REQUIREMENT → Output every record word for word, minus the pictures.

####

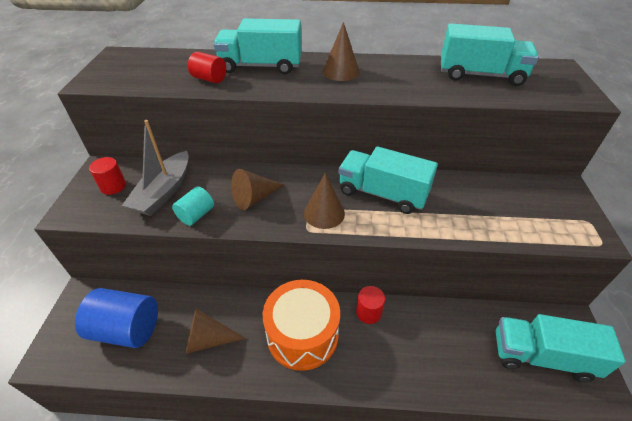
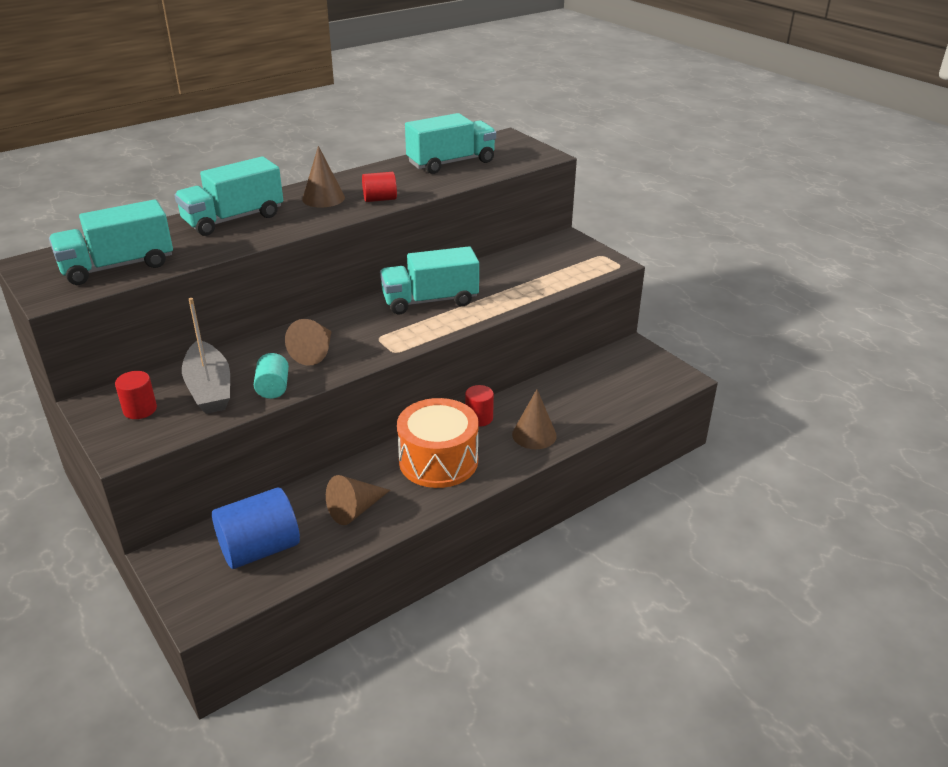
camera: 40 degrees left, 10 degrees down
(209, 79) = (195, 247): red cylinder -> red cylinder (380, 199)
(324, 213) = (395, 335): brown cone -> brown cone (534, 435)
(541, 356) = (630, 378): turquoise truck -> turquoise truck (118, 266)

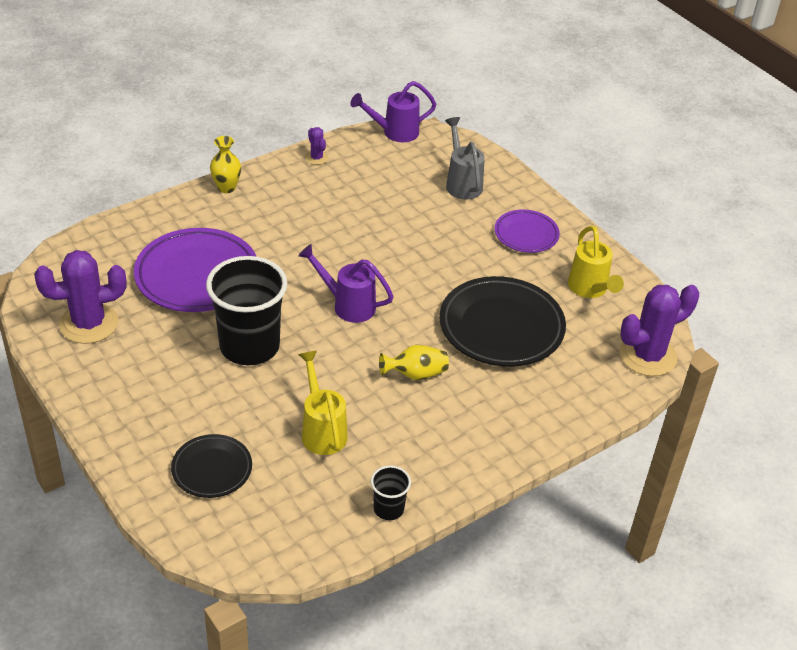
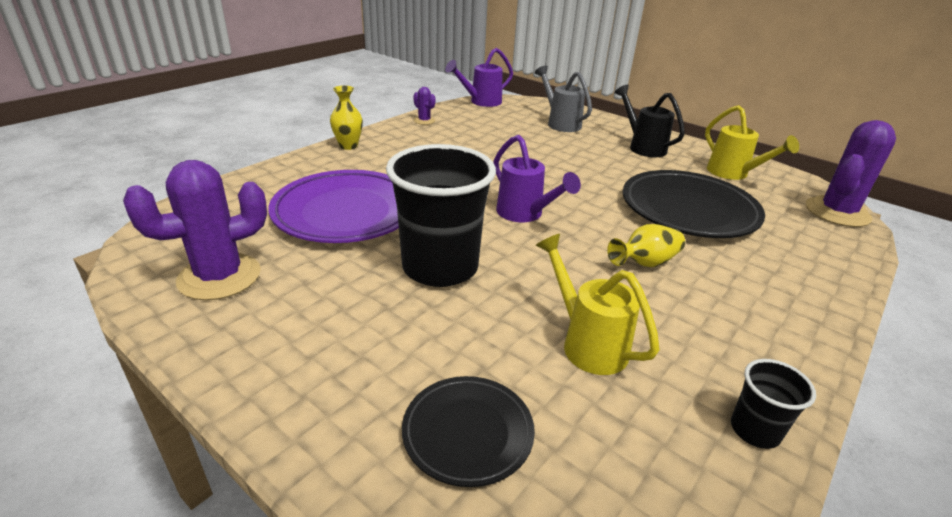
camera: 15 degrees left, 10 degrees down
(347, 305) = (525, 214): purple watering can -> purple watering can turned 135 degrees counterclockwise
(526, 234) = (642, 147): purple plate -> black watering can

####

ANSWER SECTION →
camera: 40 degrees left, 10 degrees down
(209, 79) = (195, 247): red cylinder -> red cylinder (380, 199)
(324, 213) = (395, 335): brown cone -> brown cone (534, 435)
(541, 356) = (630, 378): turquoise truck -> turquoise truck (118, 266)

camera: 15 degrees left, 10 degrees down
(347, 305) = (525, 214): purple watering can -> purple watering can turned 135 degrees counterclockwise
(526, 234) = (642, 147): purple plate -> black watering can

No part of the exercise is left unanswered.